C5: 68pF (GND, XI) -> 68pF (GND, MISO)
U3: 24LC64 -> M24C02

- - -

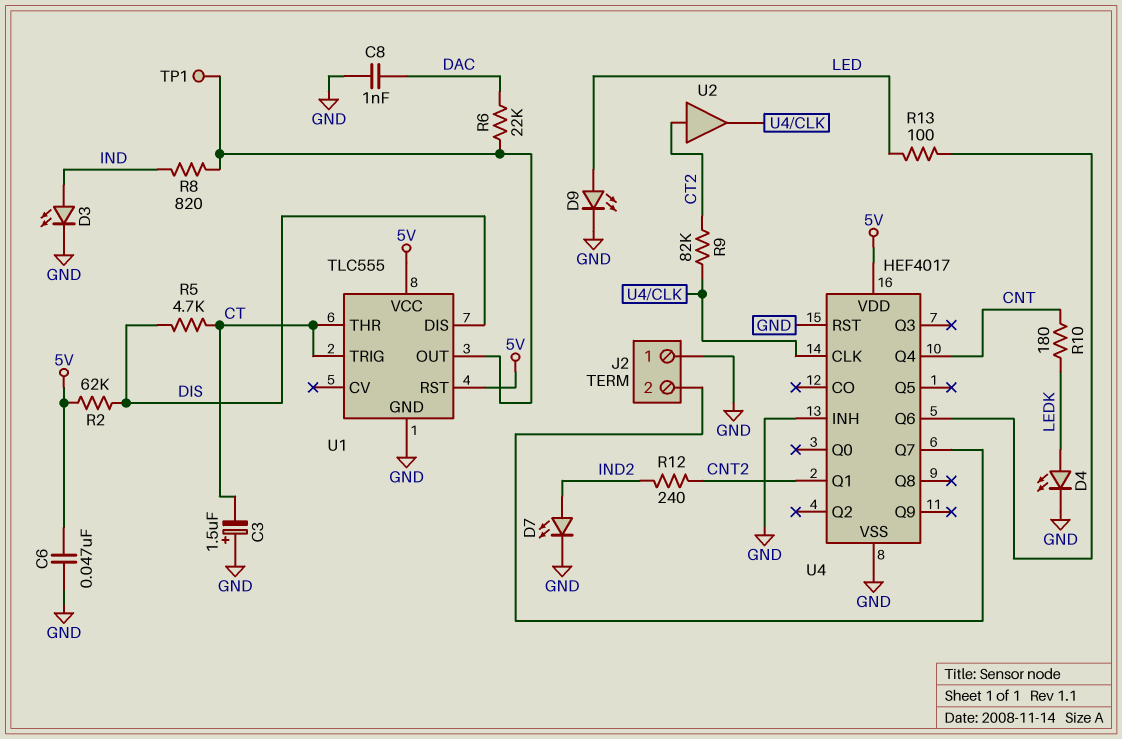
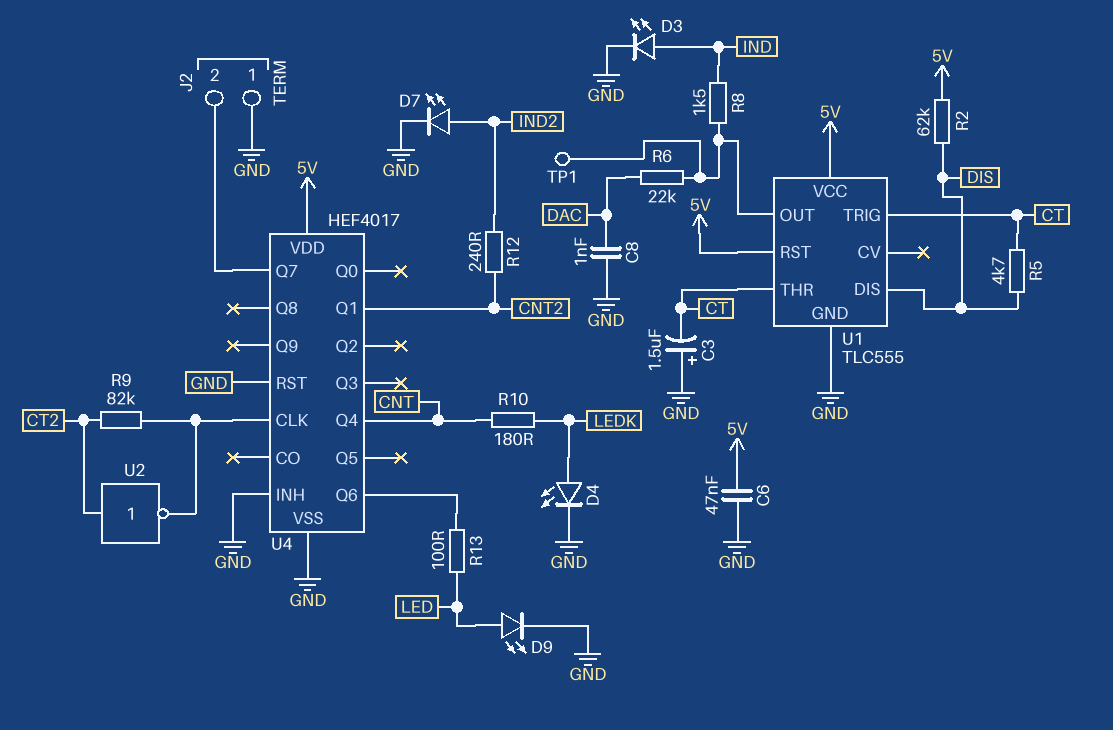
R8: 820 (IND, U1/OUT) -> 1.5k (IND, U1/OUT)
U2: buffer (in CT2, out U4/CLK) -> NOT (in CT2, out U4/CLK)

- - -

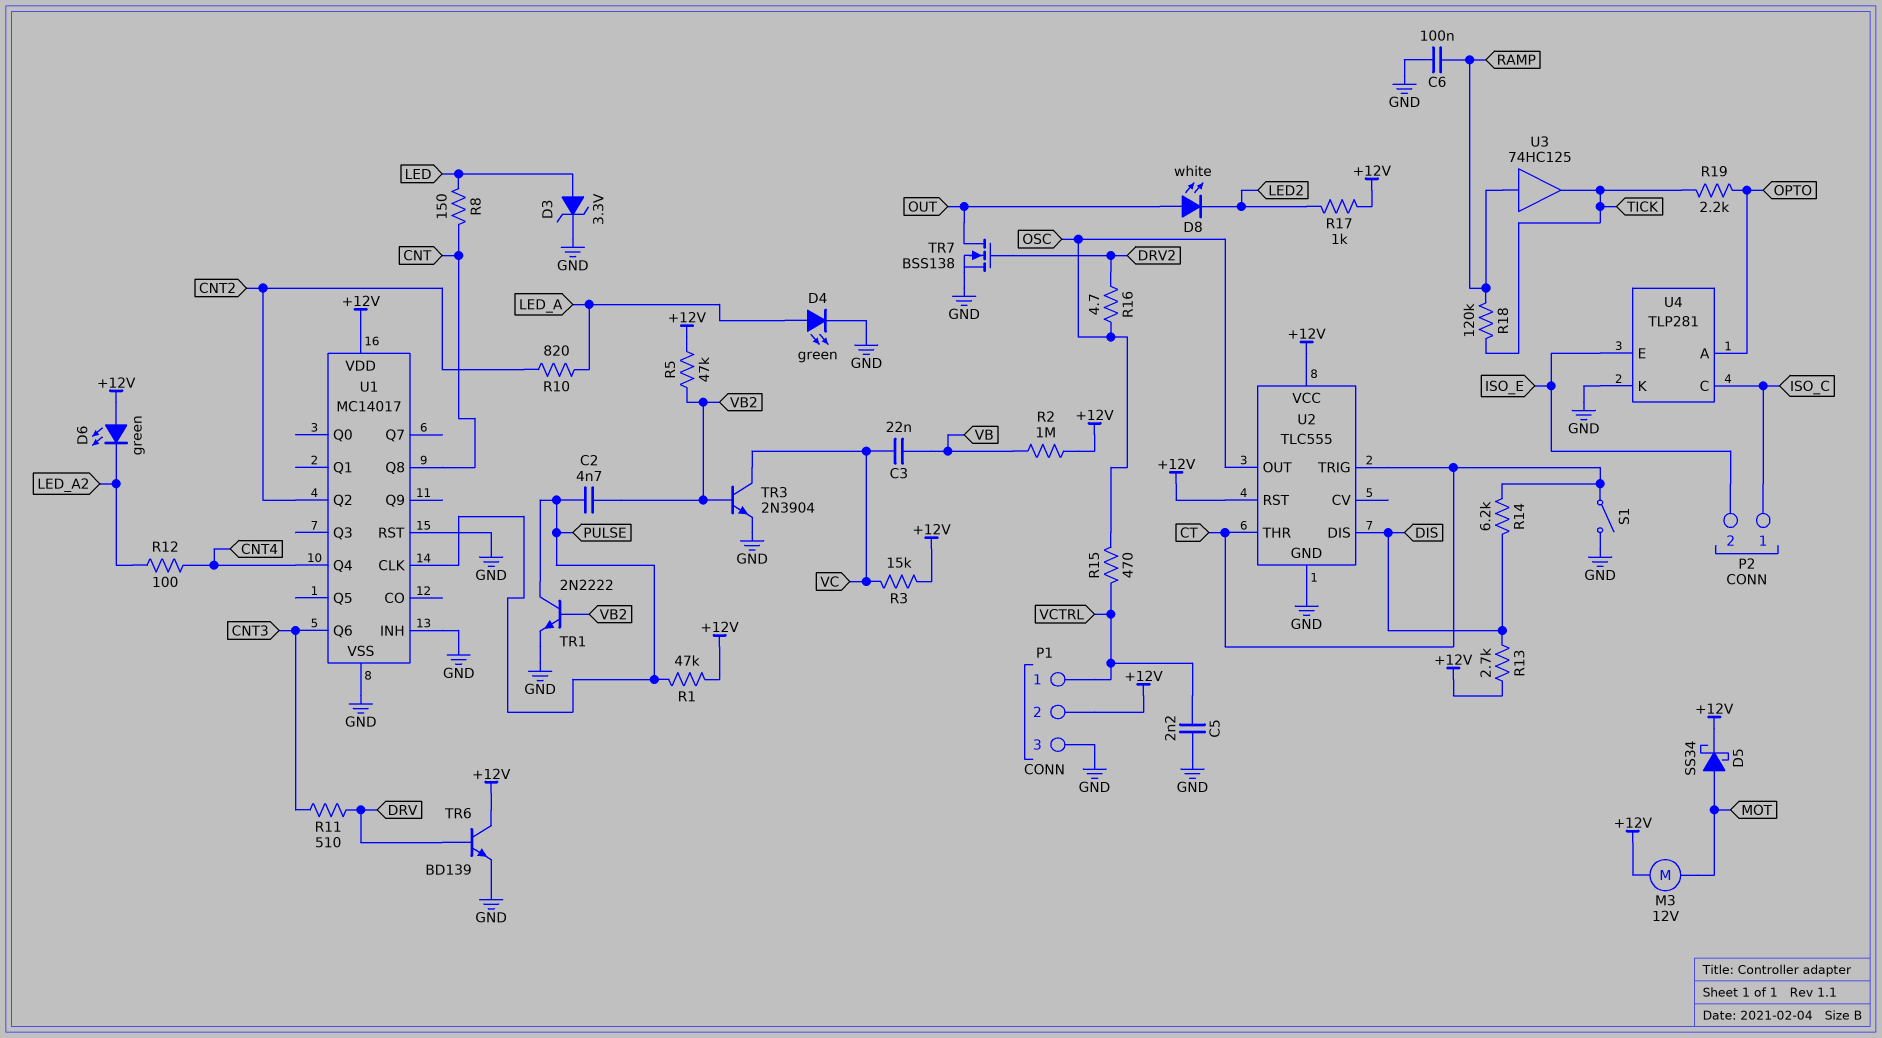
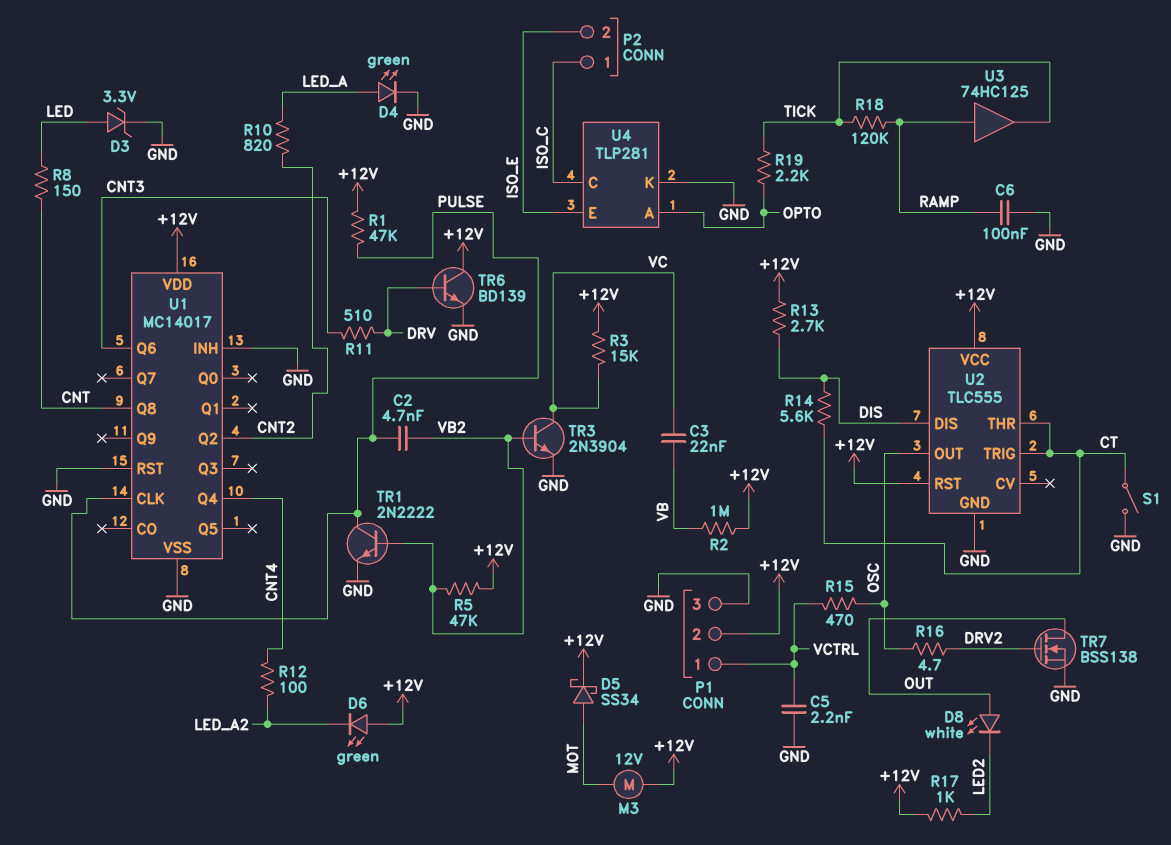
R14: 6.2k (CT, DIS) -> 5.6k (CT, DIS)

- - -

* [WORK REQUEST]:
Retype exactly the span of lines from the one with "R8: 820 (IND, U1/OUT) -> 1.5k (IND, U1/OUT)" through the one with "U2: buffer (in"; include both ends and omit the rest of the material.

* [SOLUTION FOR THIS TASK]:
R8: 820 (IND, U1/OUT) -> 1.5k (IND, U1/OUT)
U2: buffer (in CT2, out U4/CLK) -> NOT (in CT2, out U4/CLK)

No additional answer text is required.